━━━ THE DATA ━━━
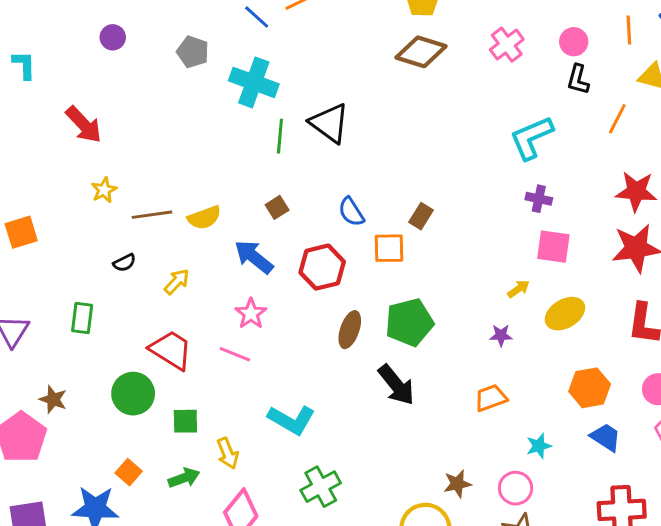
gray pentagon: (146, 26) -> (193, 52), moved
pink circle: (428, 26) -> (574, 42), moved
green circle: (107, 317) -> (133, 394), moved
━━━
━━━ THE DATA ━━━
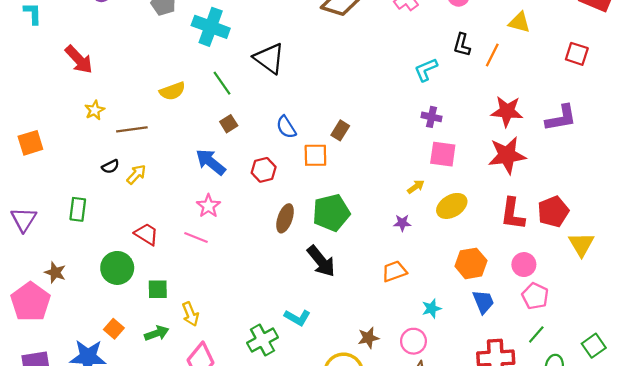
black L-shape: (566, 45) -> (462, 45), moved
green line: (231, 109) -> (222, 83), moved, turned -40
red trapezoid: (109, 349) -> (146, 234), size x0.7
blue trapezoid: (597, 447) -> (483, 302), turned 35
━━━
_YOUR ASSIGNMENT_
In the listing above, transcribe exactly everything from the line containing "red trapezoid: (109, 349)" down to the line containing "blue trapezoid: (597, 447)", including both and nothing more.

_RESPONSE TO THE EXERCISE_
red trapezoid: (109, 349) -> (146, 234), size x0.7
blue trapezoid: (597, 447) -> (483, 302), turned 35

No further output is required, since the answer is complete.